[Before-and-after object lists]
------------------------

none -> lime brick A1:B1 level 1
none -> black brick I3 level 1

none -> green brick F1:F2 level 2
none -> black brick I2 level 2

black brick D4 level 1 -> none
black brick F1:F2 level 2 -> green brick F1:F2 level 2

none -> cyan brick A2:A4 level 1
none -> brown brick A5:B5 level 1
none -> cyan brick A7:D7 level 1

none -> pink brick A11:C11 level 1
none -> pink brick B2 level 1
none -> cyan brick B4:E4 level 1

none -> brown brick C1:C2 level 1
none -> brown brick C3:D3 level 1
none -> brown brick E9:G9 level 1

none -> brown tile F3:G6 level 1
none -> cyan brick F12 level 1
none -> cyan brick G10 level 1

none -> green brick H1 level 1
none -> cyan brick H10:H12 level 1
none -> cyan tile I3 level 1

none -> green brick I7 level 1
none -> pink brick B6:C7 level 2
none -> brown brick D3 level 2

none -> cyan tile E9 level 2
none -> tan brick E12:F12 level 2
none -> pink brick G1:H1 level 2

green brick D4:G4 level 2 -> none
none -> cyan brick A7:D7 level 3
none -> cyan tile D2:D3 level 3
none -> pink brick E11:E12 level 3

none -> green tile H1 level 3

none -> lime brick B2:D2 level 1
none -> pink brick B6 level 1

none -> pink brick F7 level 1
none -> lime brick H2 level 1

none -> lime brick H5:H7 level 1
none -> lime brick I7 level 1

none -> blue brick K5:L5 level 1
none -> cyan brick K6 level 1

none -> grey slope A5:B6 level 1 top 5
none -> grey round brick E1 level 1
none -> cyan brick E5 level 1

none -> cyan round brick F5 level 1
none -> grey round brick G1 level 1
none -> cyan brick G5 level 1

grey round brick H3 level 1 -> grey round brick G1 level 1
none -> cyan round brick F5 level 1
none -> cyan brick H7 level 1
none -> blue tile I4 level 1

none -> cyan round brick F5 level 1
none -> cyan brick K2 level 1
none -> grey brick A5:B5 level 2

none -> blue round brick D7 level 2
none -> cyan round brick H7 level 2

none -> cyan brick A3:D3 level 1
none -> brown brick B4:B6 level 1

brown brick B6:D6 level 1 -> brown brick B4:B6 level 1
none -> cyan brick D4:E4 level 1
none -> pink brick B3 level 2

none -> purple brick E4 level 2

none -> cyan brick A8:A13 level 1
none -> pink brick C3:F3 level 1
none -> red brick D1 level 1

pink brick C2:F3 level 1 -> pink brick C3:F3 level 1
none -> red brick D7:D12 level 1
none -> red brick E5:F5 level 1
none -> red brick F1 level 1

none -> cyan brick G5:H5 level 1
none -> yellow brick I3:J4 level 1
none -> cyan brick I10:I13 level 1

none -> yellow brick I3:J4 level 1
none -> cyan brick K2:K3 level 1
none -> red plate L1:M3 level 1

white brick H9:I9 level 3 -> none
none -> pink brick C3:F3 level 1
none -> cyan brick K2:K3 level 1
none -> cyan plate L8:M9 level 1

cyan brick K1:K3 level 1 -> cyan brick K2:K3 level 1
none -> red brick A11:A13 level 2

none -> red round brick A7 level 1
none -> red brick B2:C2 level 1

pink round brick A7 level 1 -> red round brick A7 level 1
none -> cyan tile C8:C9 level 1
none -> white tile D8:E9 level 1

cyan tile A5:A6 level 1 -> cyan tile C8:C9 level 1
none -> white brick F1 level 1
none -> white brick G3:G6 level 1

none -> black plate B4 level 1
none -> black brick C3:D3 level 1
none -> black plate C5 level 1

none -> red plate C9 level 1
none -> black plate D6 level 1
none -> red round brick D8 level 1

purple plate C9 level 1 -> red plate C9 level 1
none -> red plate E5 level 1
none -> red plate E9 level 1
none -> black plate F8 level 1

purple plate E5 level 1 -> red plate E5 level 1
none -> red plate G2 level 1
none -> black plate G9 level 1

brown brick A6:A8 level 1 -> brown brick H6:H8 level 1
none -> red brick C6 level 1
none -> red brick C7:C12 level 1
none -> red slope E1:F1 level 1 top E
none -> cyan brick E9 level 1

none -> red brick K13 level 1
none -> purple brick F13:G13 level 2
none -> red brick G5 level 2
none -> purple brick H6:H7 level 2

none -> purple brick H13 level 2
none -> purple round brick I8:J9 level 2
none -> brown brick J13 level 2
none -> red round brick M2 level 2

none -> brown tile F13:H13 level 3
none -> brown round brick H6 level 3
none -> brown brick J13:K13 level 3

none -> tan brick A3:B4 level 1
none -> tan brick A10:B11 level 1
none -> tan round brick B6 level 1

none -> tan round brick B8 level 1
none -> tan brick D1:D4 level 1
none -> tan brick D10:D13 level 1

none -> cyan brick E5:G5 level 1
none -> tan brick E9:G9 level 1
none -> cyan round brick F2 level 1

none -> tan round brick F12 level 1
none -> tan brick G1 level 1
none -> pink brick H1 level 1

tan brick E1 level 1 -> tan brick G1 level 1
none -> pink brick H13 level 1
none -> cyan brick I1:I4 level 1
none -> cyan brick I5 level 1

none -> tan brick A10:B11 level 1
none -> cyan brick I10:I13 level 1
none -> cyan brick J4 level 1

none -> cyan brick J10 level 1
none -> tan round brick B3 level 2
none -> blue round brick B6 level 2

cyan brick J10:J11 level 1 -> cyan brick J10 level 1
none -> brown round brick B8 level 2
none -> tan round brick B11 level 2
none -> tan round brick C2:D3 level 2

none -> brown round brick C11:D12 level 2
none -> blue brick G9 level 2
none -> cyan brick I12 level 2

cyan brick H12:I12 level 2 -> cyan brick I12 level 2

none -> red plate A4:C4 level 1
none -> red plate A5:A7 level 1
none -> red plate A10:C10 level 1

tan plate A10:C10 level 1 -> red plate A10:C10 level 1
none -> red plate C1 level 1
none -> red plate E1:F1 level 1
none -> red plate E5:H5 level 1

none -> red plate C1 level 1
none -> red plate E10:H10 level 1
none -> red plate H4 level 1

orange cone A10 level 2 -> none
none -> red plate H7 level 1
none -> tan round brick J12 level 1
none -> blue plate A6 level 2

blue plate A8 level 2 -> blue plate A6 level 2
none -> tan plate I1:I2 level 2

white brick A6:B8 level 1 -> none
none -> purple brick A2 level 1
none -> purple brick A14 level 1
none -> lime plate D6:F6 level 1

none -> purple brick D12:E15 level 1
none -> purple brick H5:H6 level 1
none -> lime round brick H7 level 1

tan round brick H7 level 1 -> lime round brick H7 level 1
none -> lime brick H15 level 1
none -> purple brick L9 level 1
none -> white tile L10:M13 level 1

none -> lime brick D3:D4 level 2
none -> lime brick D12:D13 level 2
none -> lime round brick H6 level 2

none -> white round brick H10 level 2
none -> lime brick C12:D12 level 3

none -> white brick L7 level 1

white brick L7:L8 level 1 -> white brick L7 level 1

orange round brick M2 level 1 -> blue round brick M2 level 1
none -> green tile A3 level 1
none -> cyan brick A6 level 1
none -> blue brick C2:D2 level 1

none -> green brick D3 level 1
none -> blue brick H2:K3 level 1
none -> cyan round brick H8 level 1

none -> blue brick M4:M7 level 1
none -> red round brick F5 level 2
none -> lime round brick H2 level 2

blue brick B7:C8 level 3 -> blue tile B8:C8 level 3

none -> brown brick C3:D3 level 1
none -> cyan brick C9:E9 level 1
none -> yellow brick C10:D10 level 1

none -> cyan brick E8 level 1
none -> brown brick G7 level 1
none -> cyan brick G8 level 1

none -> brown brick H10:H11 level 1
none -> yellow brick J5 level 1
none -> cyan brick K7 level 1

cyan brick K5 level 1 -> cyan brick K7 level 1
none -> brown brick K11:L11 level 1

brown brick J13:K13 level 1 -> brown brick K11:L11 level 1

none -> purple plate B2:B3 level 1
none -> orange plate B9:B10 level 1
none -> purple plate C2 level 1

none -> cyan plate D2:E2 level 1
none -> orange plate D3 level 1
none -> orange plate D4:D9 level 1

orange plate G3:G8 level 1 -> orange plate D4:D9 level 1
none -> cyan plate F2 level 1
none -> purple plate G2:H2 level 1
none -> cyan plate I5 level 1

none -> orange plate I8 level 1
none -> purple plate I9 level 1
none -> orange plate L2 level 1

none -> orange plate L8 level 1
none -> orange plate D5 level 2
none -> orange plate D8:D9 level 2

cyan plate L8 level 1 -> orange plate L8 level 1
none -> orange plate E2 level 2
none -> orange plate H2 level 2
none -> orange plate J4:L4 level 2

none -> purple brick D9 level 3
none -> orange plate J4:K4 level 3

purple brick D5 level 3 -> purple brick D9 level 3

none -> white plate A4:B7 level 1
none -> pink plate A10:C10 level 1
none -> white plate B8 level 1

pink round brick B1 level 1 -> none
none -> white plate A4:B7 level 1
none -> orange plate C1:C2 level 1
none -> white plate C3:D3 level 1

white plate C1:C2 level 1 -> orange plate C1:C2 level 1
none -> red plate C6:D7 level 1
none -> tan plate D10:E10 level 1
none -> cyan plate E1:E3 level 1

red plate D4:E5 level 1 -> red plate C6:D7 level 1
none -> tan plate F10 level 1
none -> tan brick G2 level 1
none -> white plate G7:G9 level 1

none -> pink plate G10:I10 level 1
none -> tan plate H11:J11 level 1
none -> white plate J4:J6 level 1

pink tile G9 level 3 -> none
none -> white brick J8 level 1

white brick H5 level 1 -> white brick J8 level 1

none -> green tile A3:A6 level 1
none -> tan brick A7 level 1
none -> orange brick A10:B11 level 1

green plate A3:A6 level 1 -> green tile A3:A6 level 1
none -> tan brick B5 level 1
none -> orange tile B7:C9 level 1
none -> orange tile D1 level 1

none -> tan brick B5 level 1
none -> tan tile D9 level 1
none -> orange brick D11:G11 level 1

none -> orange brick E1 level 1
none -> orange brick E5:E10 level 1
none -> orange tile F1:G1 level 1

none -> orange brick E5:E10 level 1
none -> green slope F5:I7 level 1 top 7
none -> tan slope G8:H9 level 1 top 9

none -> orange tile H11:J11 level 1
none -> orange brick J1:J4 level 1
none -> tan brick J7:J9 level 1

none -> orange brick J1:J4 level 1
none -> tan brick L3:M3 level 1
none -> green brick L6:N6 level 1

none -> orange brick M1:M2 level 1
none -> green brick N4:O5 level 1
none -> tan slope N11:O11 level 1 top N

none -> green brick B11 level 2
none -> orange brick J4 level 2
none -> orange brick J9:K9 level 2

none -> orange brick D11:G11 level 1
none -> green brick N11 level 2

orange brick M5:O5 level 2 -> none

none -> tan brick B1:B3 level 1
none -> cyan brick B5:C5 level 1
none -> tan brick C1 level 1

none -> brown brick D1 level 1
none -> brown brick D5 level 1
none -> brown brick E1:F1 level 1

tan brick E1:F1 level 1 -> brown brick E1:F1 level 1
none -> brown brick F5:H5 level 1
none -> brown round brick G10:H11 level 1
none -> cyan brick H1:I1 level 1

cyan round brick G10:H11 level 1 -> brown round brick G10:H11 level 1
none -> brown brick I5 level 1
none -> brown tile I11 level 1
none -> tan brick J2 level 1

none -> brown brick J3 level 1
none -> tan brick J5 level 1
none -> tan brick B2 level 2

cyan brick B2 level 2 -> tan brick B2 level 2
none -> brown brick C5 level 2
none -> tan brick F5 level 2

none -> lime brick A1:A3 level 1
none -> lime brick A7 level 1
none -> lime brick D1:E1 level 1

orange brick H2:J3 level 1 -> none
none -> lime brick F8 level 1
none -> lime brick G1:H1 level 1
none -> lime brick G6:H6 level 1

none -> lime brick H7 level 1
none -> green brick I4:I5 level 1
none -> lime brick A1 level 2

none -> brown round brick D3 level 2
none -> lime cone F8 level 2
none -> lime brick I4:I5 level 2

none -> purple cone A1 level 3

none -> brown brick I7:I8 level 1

------------------------

Start with the line above that contains "none -> green brick I7 level 1" and stop after the line that contains "none -> brown brick B4:B6 level 1". Output those lines exactly, and only those.

none -> green brick I7 level 1
none -> pink brick B6:C7 level 2
none -> brown brick D3 level 2

none -> cyan tile E9 level 2
none -> tan brick E12:F12 level 2
none -> pink brick G1:H1 level 2

green brick D4:G4 level 2 -> none
none -> cyan brick A7:D7 level 3
none -> cyan tile D2:D3 level 3
none -> pink brick E11:E12 level 3

none -> green tile H1 level 3

none -> lime brick B2:D2 level 1
none -> pink brick B6 level 1

none -> pink brick F7 level 1
none -> lime brick H2 level 1

none -> lime brick H5:H7 level 1
none -> lime brick I7 level 1

none -> blue brick K5:L5 level 1
none -> cyan brick K6 level 1

none -> grey slope A5:B6 level 1 top 5
none -> grey round brick E1 level 1
none -> cyan brick E5 level 1

none -> cyan round brick F5 level 1
none -> grey round brick G1 level 1
none -> cyan brick G5 level 1

grey round brick H3 level 1 -> grey round brick G1 level 1
none -> cyan round brick F5 level 1
none -> cyan brick H7 level 1
none -> blue tile I4 level 1

none -> cyan round brick F5 level 1
none -> cyan brick K2 level 1
none -> grey brick A5:B5 level 2

none -> blue round brick D7 level 2
none -> cyan round brick H7 level 2

none -> cyan brick A3:D3 level 1
none -> brown brick B4:B6 level 1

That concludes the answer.